[EXERCISE] Only an exact repetition of the lines from the one that holds "R1: 8.2k (0V, SIG3) -> 1k (0V, SIG3)" to the end of the records is wanted.

[PROVIDED ENTRIES]
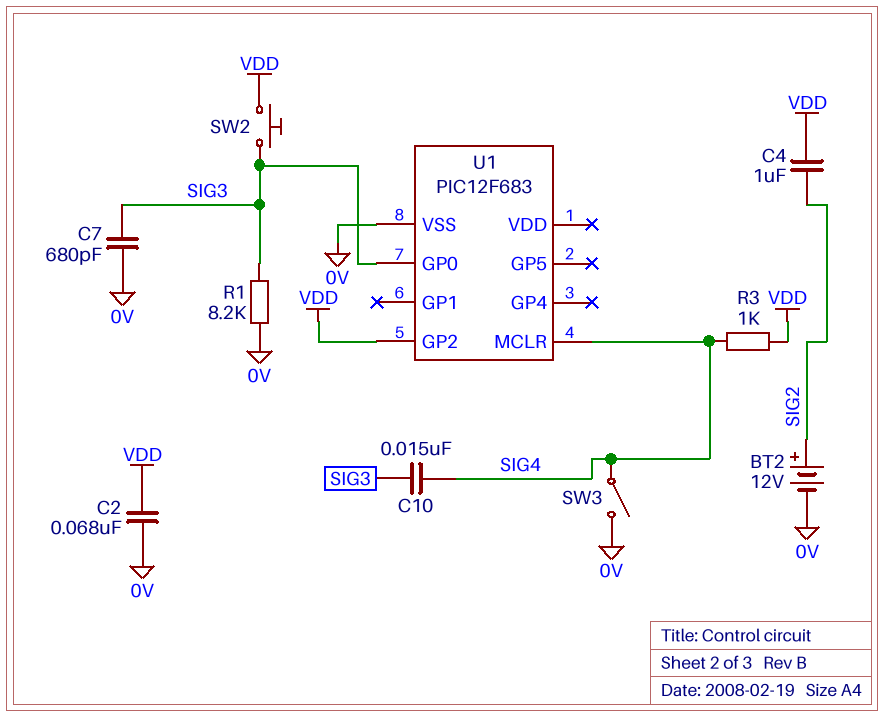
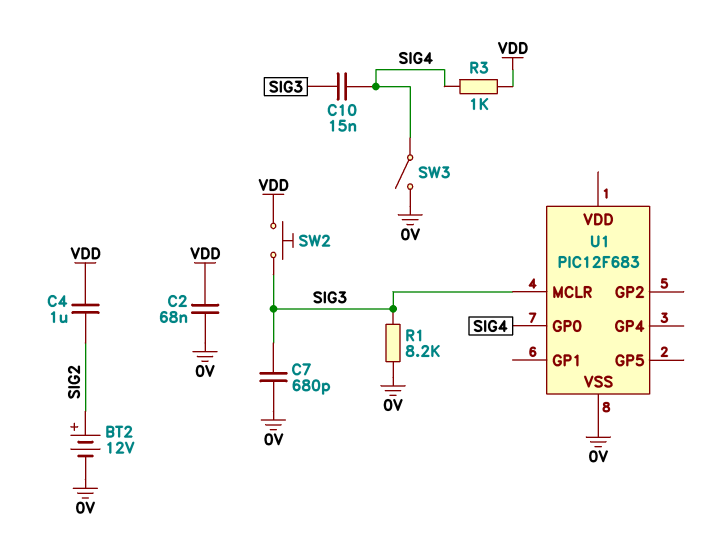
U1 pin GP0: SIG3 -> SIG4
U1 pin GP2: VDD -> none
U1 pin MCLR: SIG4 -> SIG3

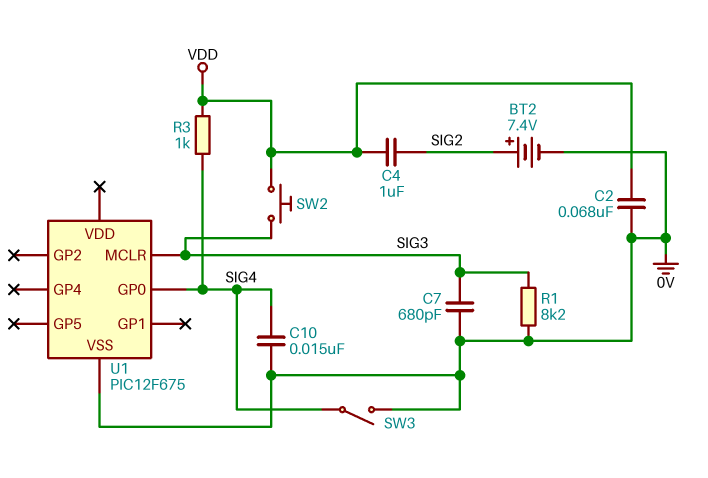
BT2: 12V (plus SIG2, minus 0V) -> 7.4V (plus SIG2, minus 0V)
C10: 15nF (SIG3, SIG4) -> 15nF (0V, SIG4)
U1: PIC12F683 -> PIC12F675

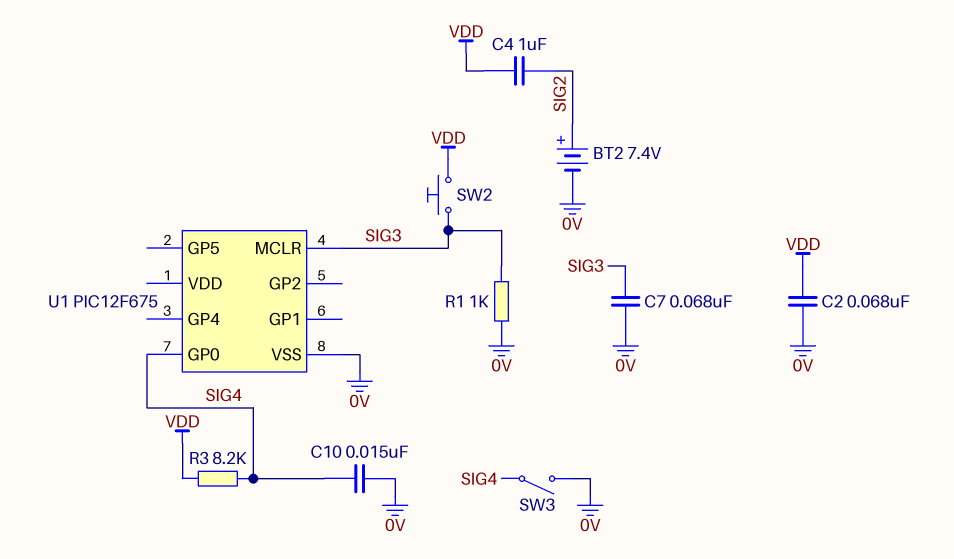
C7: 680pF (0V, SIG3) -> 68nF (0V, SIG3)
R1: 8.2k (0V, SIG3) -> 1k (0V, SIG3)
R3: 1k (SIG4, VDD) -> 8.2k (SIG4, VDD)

[OUTPUT FOR THIS TASK]
R1: 8.2k (0V, SIG3) -> 1k (0V, SIG3)
R3: 1k (SIG4, VDD) -> 8.2k (SIG4, VDD)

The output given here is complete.